The listing below should be reproduced precisely, except for its images.

▶ [Data below]
=== Begin Enclosure ===
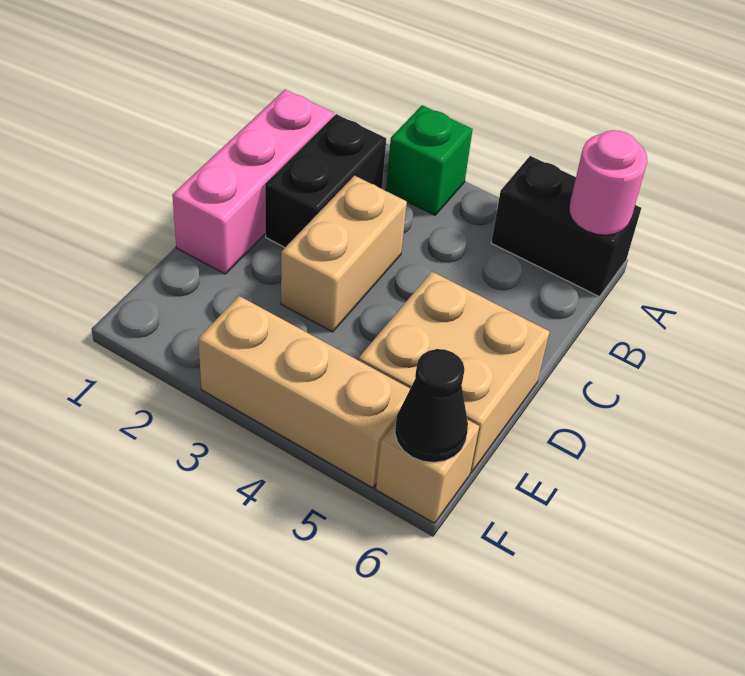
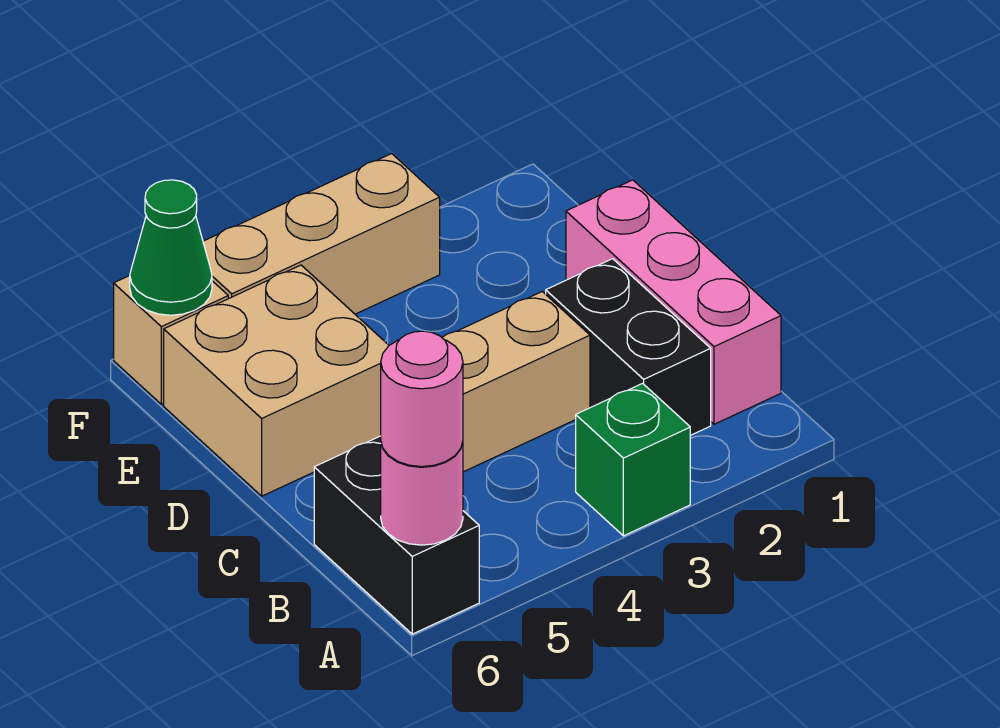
black brick A5:A6 level 1 -> black brick A6:B6 level 1
none -> pink round brick A6 level 3
tan brick C3:D3 level 1 -> tan brick C3:C4 level 1
black cone F6 level 2 -> green cone F6 level 2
=== End Enclosure ===
▶ [Your response]
black brick A5:A6 level 1 -> black brick A6:B6 level 1
none -> pink round brick A6 level 3
tan brick C3:D3 level 1 -> tan brick C3:C4 level 1
black cone F6 level 2 -> green cone F6 level 2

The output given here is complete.